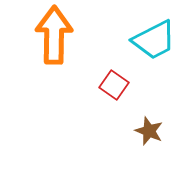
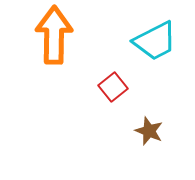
cyan trapezoid: moved 1 px right, 1 px down
red square: moved 1 px left, 2 px down; rotated 16 degrees clockwise
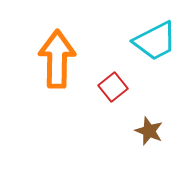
orange arrow: moved 3 px right, 24 px down
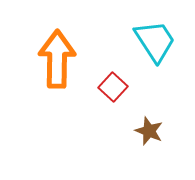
cyan trapezoid: rotated 96 degrees counterclockwise
red square: rotated 8 degrees counterclockwise
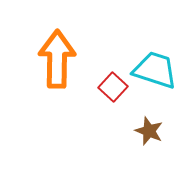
cyan trapezoid: moved 29 px down; rotated 39 degrees counterclockwise
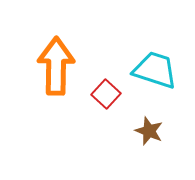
orange arrow: moved 1 px left, 7 px down
red square: moved 7 px left, 7 px down
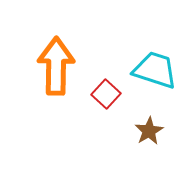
brown star: rotated 20 degrees clockwise
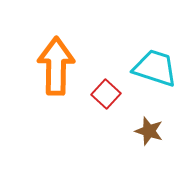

────────────────

- _EXERCISE DIRECTIONS_
Please edit the lines above so that every "orange arrow" reads "yellow arrow", keeping everything else the same. Write out the edited lines, leaving out the pictures.

- _FINAL ANSWER_
cyan trapezoid: moved 1 px right, 1 px down
red square: moved 1 px left, 2 px down; rotated 16 degrees clockwise
yellow arrow: moved 3 px right, 24 px down
cyan trapezoid: rotated 96 degrees counterclockwise
red square: rotated 8 degrees counterclockwise
cyan trapezoid: moved 29 px down; rotated 39 degrees counterclockwise
yellow arrow: moved 1 px left, 7 px down
red square: moved 7 px left, 7 px down
brown star: rotated 20 degrees clockwise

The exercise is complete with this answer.